**RECORDS TO USE:**
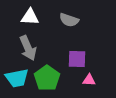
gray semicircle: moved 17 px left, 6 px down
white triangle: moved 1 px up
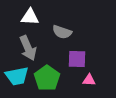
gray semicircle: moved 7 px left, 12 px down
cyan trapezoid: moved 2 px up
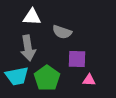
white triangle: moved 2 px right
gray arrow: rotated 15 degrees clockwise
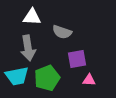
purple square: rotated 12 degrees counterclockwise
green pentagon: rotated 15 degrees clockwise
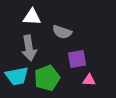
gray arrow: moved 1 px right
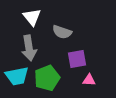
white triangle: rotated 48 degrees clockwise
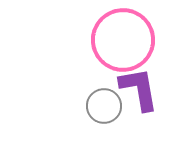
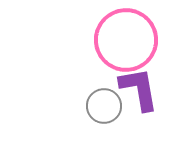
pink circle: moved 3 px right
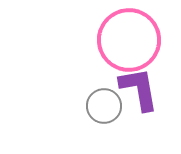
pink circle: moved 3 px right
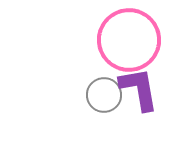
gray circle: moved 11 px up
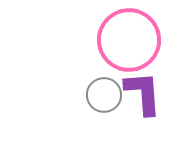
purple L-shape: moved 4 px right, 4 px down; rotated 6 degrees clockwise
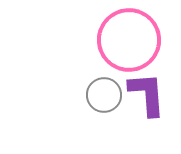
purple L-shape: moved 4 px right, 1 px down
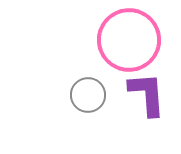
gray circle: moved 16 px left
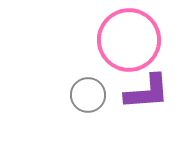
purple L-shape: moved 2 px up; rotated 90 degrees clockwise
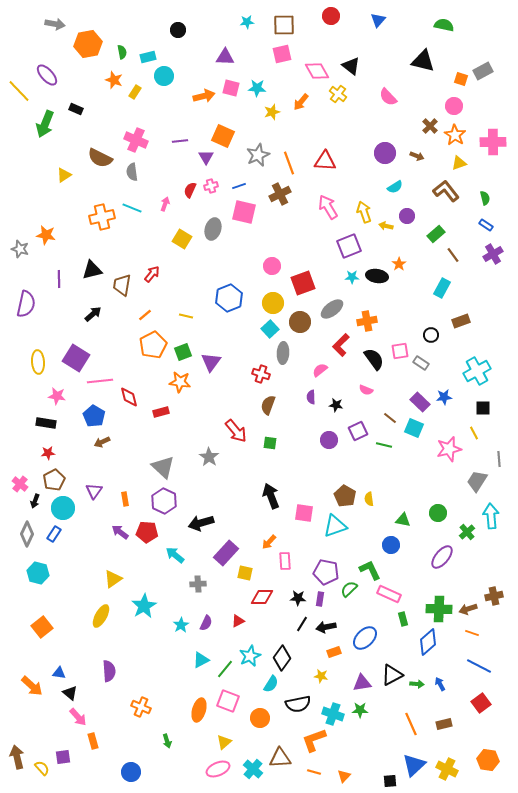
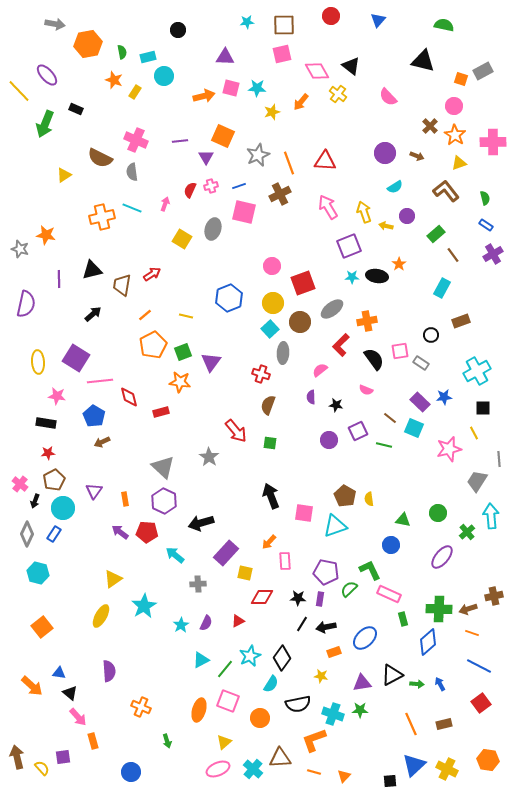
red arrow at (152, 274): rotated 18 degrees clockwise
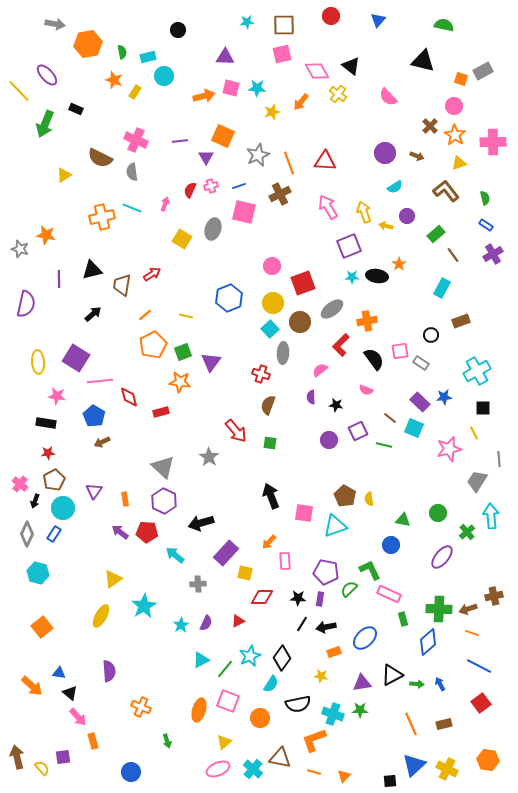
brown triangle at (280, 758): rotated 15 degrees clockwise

--

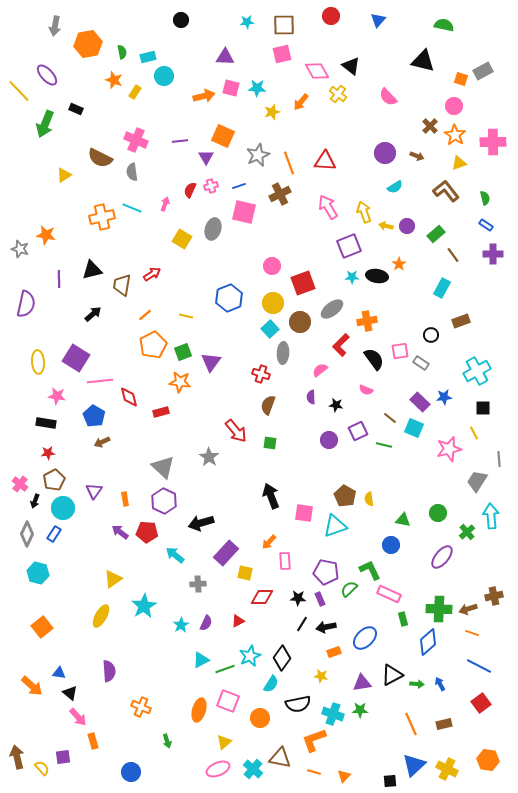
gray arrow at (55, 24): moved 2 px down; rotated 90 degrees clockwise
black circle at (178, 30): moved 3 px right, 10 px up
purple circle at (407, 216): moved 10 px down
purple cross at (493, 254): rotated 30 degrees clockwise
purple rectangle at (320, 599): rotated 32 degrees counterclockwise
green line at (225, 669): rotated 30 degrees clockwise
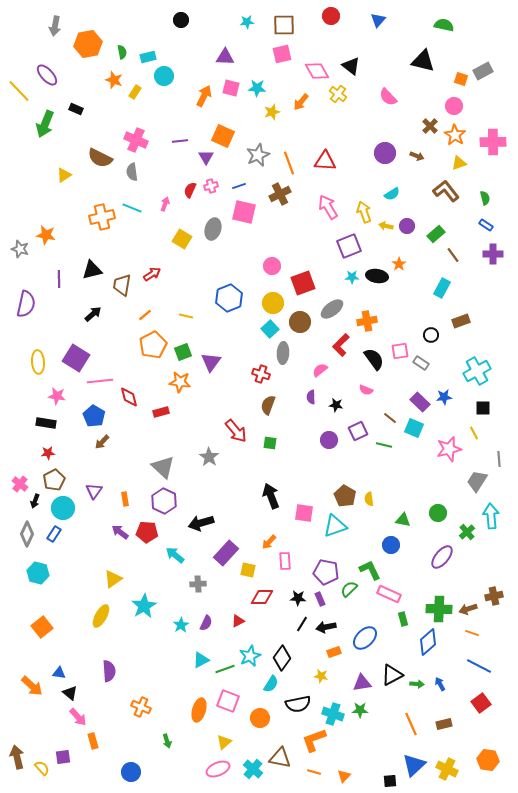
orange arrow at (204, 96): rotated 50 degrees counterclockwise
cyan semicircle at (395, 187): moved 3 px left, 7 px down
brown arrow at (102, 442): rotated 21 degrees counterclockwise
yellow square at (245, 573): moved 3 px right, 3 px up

**WRITTEN TASK:** Reproduce the entries above, from the line with "gray semicircle: moved 17 px left, 6 px down" up to and including the line with "purple L-shape: moved 4 px right, 1 px down", and leave out the picture lines.

**CORRECT RESPONSE:**
gray semicircle: moved 17 px left, 6 px down
white triangle: moved 1 px up
gray semicircle: moved 7 px left, 12 px down
cyan trapezoid: moved 2 px up
white triangle: moved 2 px right
gray arrow: rotated 15 degrees clockwise
purple square: rotated 12 degrees counterclockwise
green pentagon: rotated 15 degrees clockwise
gray arrow: moved 1 px right
white triangle: rotated 48 degrees clockwise
pink circle: moved 3 px right
pink circle: moved 3 px right
gray circle: moved 11 px up
purple L-shape: moved 4 px right, 4 px down; rotated 6 degrees clockwise
purple L-shape: moved 4 px right, 1 px down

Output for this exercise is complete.